--- ENTRIES SHOWN Enclosed Below ---

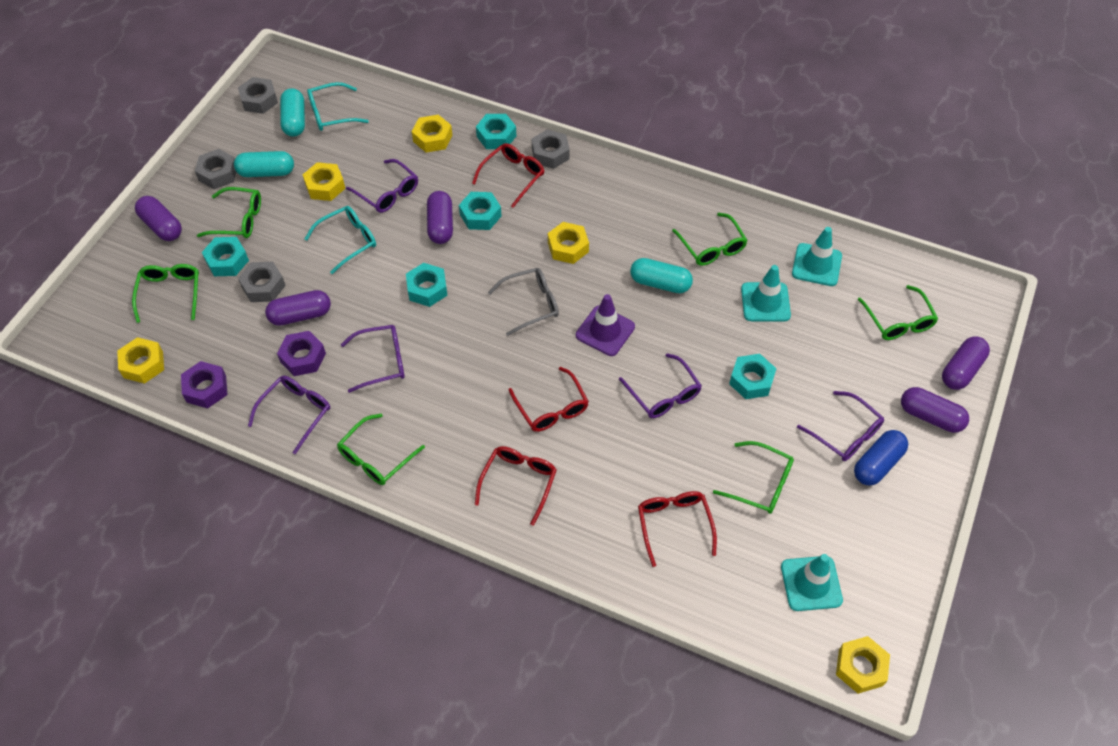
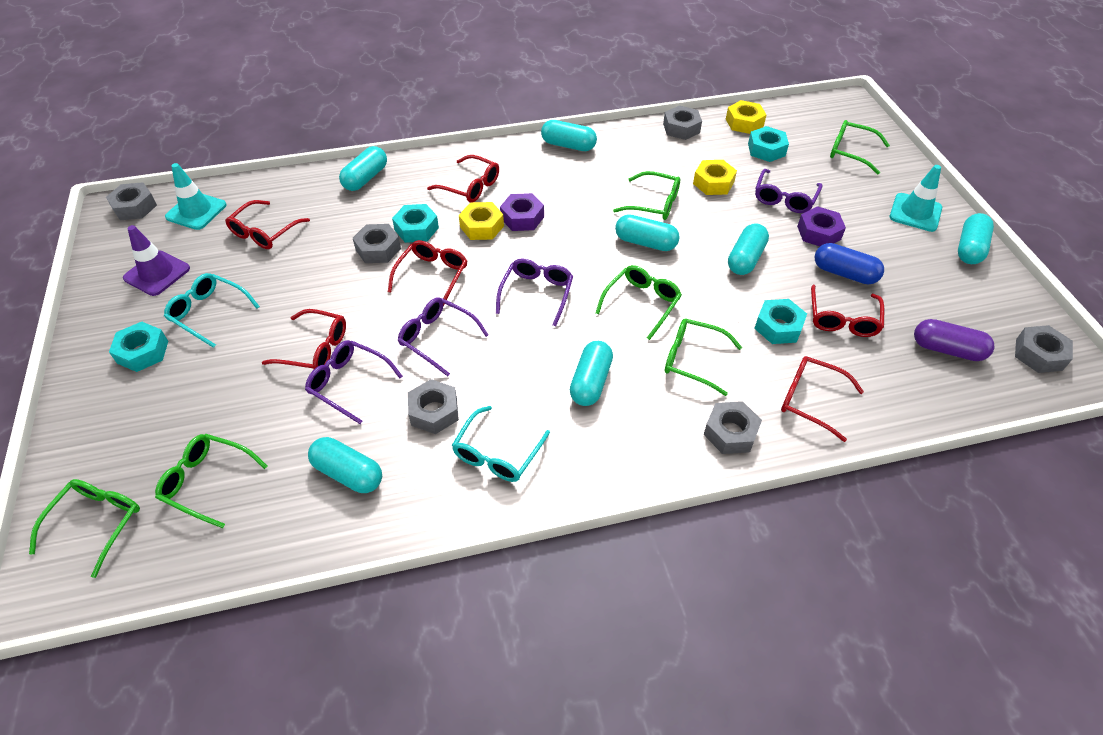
grey glasses: 1 -> 0
grey nut: 4 -> 6
purple capsule: 5 -> 1
purple glasses: 5 -> 4
red glasses: 4 -> 6
turquoise capsule: 3 -> 7
turquoise nut: 5 -> 4
turquoise traffic cone: 3 -> 2
yellow nut: 5 -> 3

--- End of Enclosed ENTRIES SHOWN ---

THE TASK: Would you please repeat each record exactly? Leave the pictures out.

REPLY TO THE TASK:
grey glasses: 1 -> 0
grey nut: 4 -> 6
purple capsule: 5 -> 1
purple glasses: 5 -> 4
red glasses: 4 -> 6
turquoise capsule: 3 -> 7
turquoise nut: 5 -> 4
turquoise traffic cone: 3 -> 2
yellow nut: 5 -> 3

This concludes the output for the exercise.